--- Activity ---
Go through the entries below line by line and tally those holding "jaune"; write only the tally.

--- Information ---
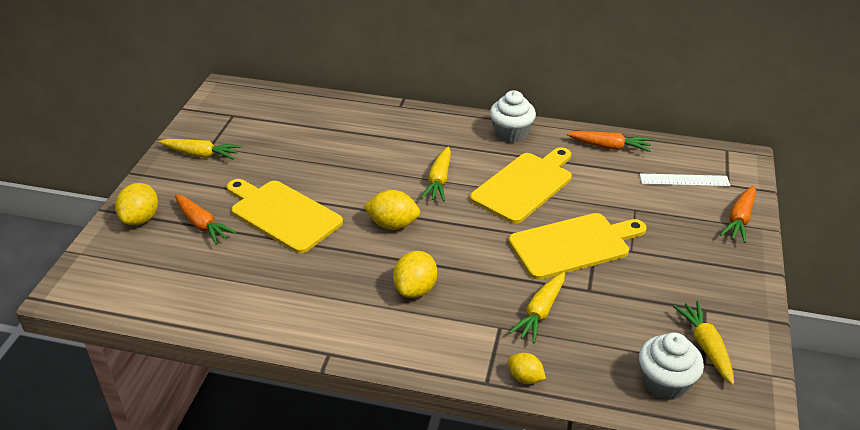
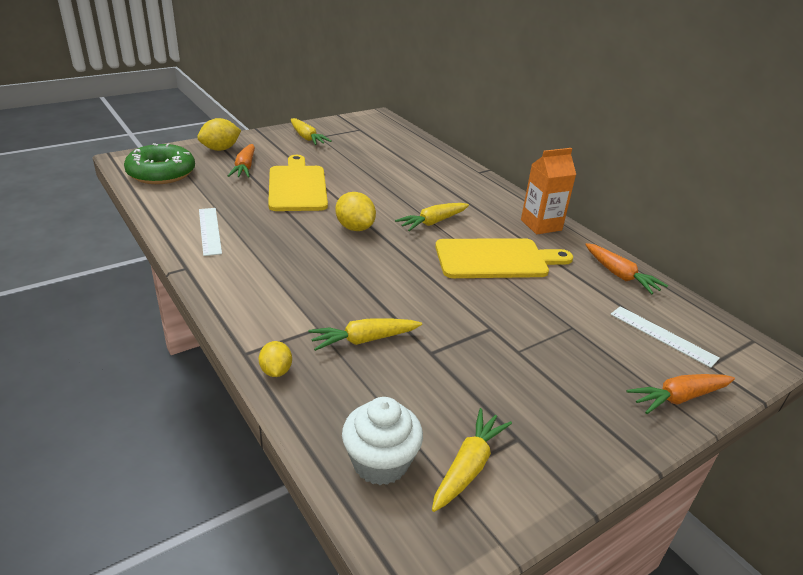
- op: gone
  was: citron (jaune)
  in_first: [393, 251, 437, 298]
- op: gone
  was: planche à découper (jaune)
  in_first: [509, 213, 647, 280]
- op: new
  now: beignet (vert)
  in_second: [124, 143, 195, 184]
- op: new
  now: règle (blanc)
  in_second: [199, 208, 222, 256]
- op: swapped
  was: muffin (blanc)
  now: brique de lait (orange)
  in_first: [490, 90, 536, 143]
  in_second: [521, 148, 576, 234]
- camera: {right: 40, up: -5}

--- Solution to the problem ---
2